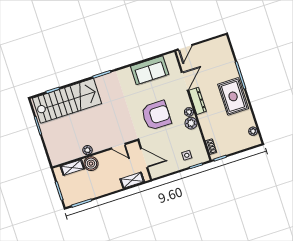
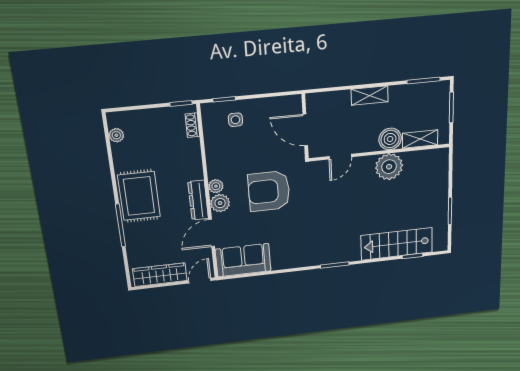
wardrobe: (211, 47) -> (160, 275), added
sofa: (150, 70) -> (243, 260), moved
stairs: (67, 101) -> (397, 244), width x0.73, depth x0.66
plant: (191, 123) -> (220, 203), moved
door: (118, 146) -> (340, 157), swing flipped
plant: (88, 150) -> (389, 167), width x1.88, depth x1.88
shelving: (132, 180) -> (370, 96), moved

□ □ □

_What this task involves_: With the line containing "plant: (191, 123) -> (220, 203), moved" as the start and the last line of the listing as the end, restate that stretch word for word and nothing else.

_Response_:
plant: (191, 123) -> (220, 203), moved
door: (118, 146) -> (340, 157), swing flipped
plant: (88, 150) -> (389, 167), width x1.88, depth x1.88
shelving: (132, 180) -> (370, 96), moved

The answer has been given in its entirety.